START RECORDED INFORMATION

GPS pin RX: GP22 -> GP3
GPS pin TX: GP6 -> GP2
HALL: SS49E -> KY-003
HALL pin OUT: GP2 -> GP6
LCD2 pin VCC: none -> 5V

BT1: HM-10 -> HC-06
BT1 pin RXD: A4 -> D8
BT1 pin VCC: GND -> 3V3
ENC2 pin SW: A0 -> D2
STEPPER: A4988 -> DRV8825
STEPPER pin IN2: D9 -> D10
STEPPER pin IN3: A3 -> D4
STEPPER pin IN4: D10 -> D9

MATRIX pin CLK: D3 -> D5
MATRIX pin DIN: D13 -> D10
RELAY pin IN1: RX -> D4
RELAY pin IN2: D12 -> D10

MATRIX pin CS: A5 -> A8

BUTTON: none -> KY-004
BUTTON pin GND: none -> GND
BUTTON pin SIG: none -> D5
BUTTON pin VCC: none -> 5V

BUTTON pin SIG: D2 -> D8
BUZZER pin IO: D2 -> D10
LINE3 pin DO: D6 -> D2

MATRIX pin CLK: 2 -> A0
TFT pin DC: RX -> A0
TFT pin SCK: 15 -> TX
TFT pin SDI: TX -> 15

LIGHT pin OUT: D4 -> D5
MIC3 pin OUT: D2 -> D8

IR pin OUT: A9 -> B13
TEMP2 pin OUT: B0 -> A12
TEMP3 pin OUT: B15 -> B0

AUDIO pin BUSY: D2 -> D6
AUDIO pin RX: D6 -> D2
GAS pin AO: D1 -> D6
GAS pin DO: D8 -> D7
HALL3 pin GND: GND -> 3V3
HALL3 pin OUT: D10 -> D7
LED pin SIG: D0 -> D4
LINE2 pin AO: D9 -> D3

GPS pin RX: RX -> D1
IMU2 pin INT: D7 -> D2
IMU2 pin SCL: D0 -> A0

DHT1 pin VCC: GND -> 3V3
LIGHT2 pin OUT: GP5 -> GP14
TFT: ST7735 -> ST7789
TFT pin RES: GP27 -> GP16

END RECORDED INFORMATION

== TASK GOAL ==
Nothing may be omitted; retype every record exactly.

== TASK RESULT ==
GPS pin RX: GP22 -> GP3
GPS pin TX: GP6 -> GP2
HALL: SS49E -> KY-003
HALL pin OUT: GP2 -> GP6
LCD2 pin VCC: none -> 5V

BT1: HM-10 -> HC-06
BT1 pin RXD: A4 -> D8
BT1 pin VCC: GND -> 3V3
ENC2 pin SW: A0 -> D2
STEPPER: A4988 -> DRV8825
STEPPER pin IN2: D9 -> D10
STEPPER pin IN3: A3 -> D4
STEPPER pin IN4: D10 -> D9

MATRIX pin CLK: D3 -> D5
MATRIX pin DIN: D13 -> D10
RELAY pin IN1: RX -> D4
RELAY pin IN2: D12 -> D10

MATRIX pin CS: A5 -> A8

BUTTON: none -> KY-004
BUTTON pin GND: none -> GND
BUTTON pin SIG: none -> D5
BUTTON pin VCC: none -> 5V

BUTTON pin SIG: D2 -> D8
BUZZER pin IO: D2 -> D10
LINE3 pin DO: D6 -> D2

MATRIX pin CLK: 2 -> A0
TFT pin DC: RX -> A0
TFT pin SCK: 15 -> TX
TFT pin SDI: TX -> 15

LIGHT pin OUT: D4 -> D5
MIC3 pin OUT: D2 -> D8

IR pin OUT: A9 -> B13
TEMP2 pin OUT: B0 -> A12
TEMP3 pin OUT: B15 -> B0

AUDIO pin BUSY: D2 -> D6
AUDIO pin RX: D6 -> D2
GAS pin AO: D1 -> D6
GAS pin DO: D8 -> D7
HALL3 pin GND: GND -> 3V3
HALL3 pin OUT: D10 -> D7
LED pin SIG: D0 -> D4
LINE2 pin AO: D9 -> D3

GPS pin RX: RX -> D1
IMU2 pin INT: D7 -> D2
IMU2 pin SCL: D0 -> A0

DHT1 pin VCC: GND -> 3V3
LIGHT2 pin OUT: GP5 -> GP14
TFT: ST7735 -> ST7789
TFT pin RES: GP27 -> GP16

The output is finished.